* What needs to be done
From the first line of the listing below to the line with "Eastern server.ods: [519,319,754,471]", print each line exactly, and nothing more. Leave out the pictures.

──────── Supplied information

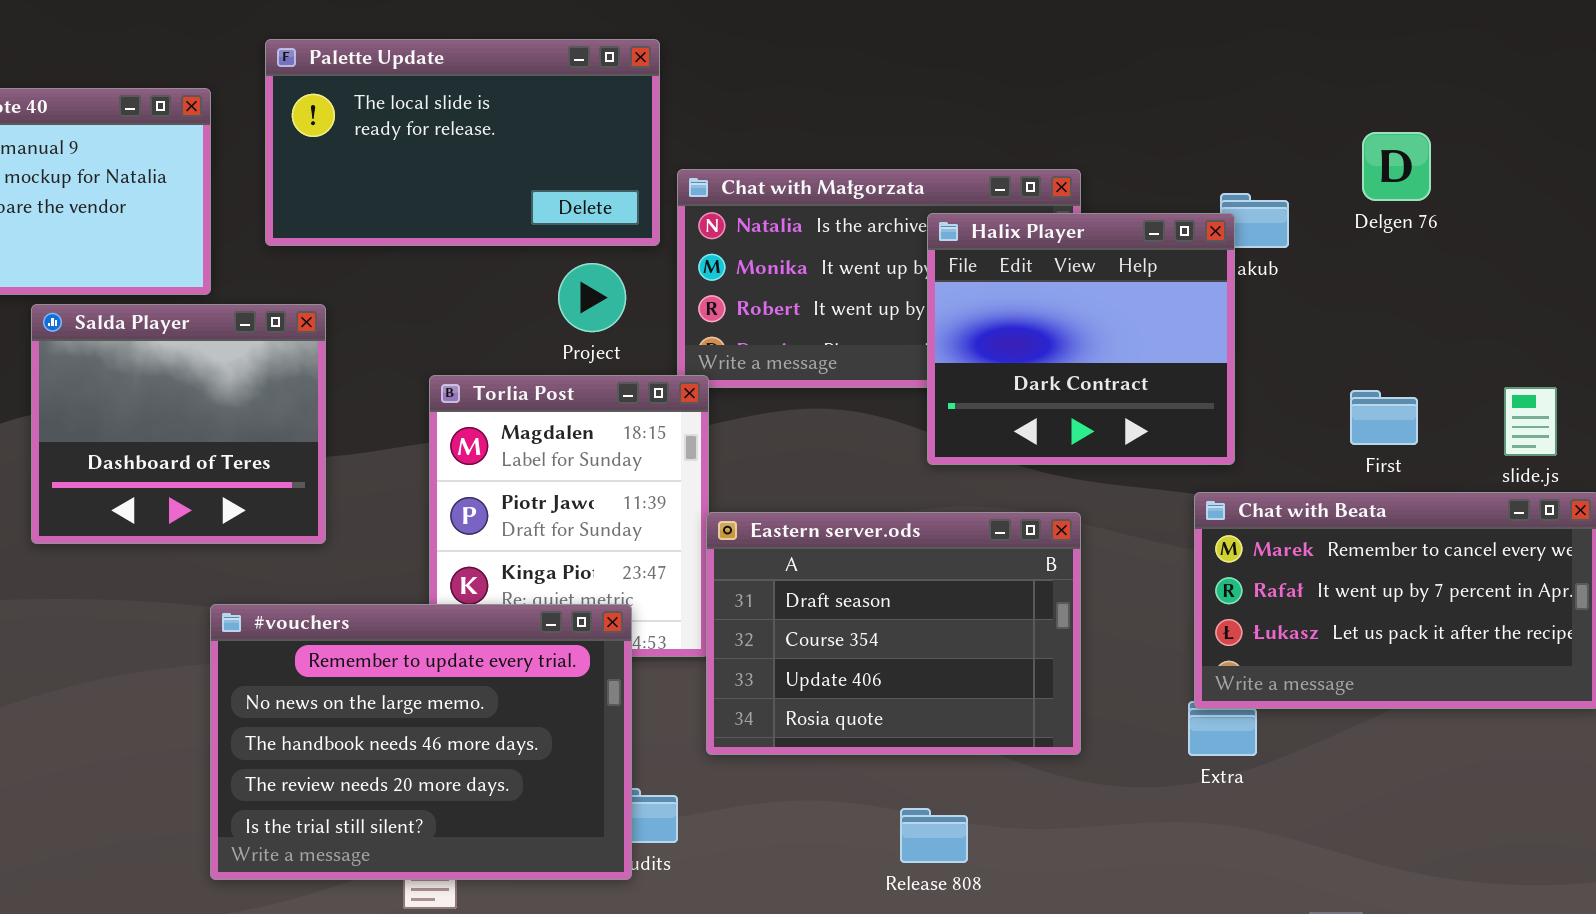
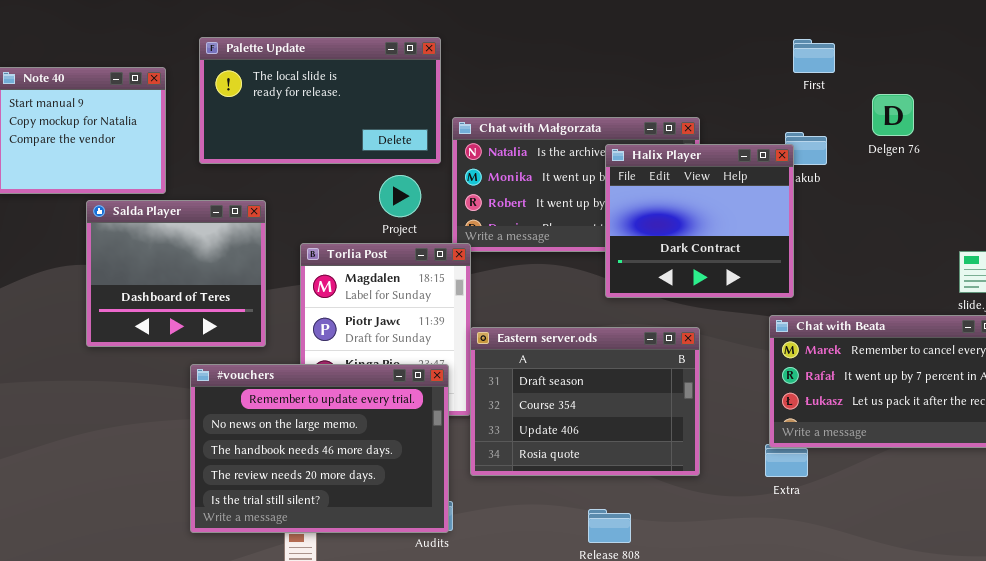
Salda Player: [31,304,326,544] -> [86,200,266,347], moved
First: [1350,390,1418,445] -> [793,39,835,73], moved
#vouchers: [210,604,632,880] -> [190,364,449,533], moved

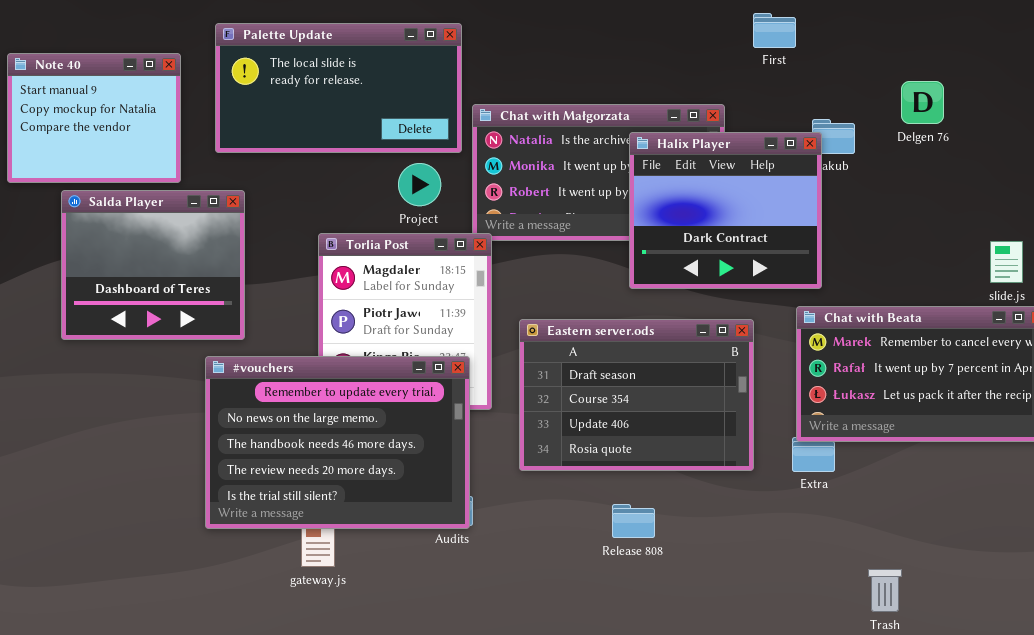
First: [793,39,835,73] -> [753,13,796,48], moved
Salda Player: [86,200,266,347] -> [61,190,245,340], moved
Eastern server.ods: [470,327,700,476] -> [519,319,754,471], moved

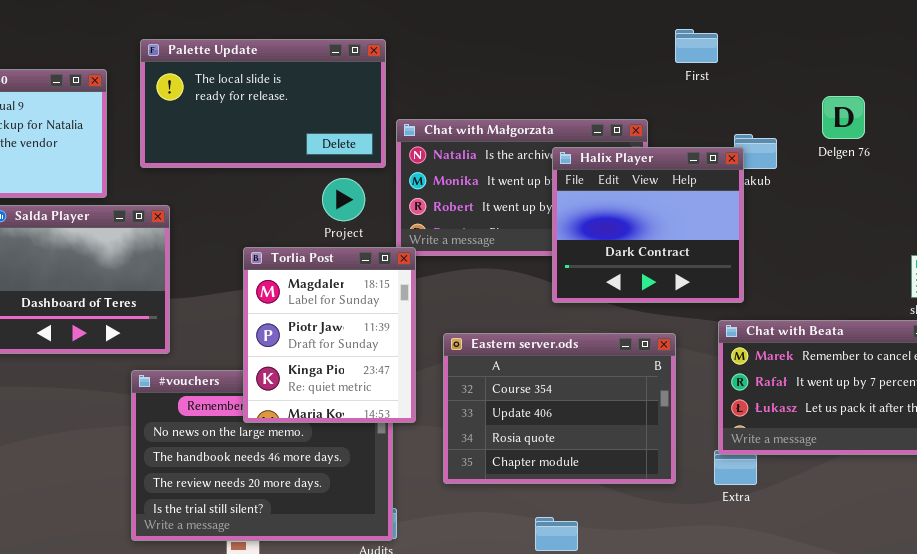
Torlia Post: [318,233,492,410] -> [243,247,416,423], raised
Eastern server.ods: [519,319,754,471] -> [443,333,676,484], scrolled down 1 row

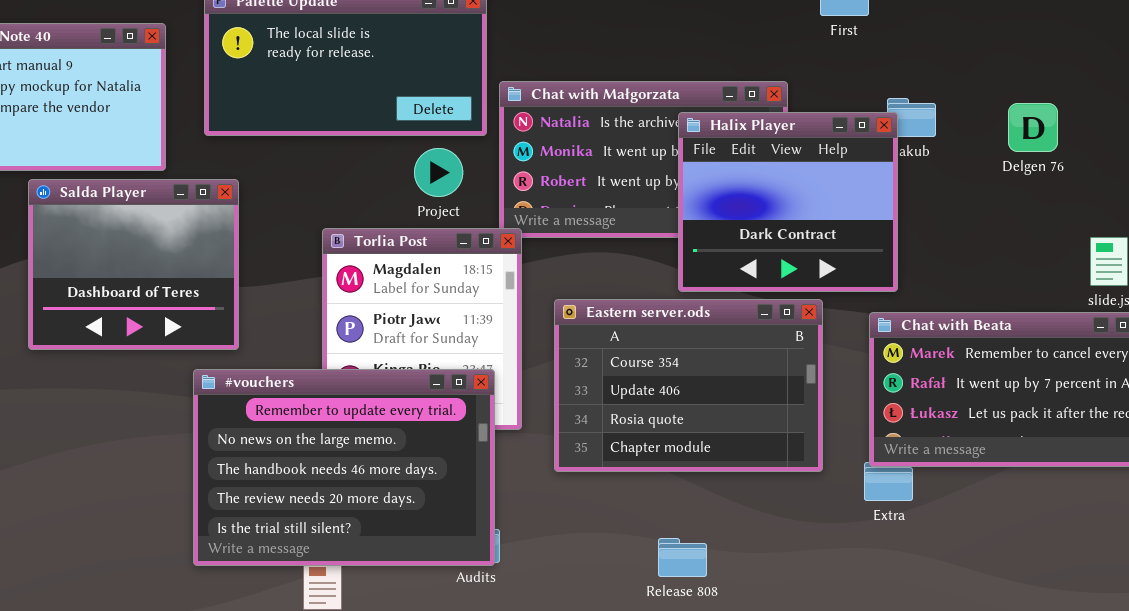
Delgen 76: [822,96,865,139] -> [1008,103,1058,152], moved
Eastern server.ods: [443,333,676,484] -> [554,299,823,472], moved
#vouchers: [131,370,393,541] -> [193,369,495,566], raised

────────────────

* Response
Salda Player: [31,304,326,544] -> [86,200,266,347], moved
First: [1350,390,1418,445] -> [793,39,835,73], moved
#vouchers: [210,604,632,880] -> [190,364,449,533], moved

First: [793,39,835,73] -> [753,13,796,48], moved
Salda Player: [86,200,266,347] -> [61,190,245,340], moved
Eastern server.ods: [470,327,700,476] -> [519,319,754,471], moved

Torlia Post: [318,233,492,410] -> [243,247,416,423], raised
Eastern server.ods: [519,319,754,471] -> [443,333,676,484], scrolled down 1 row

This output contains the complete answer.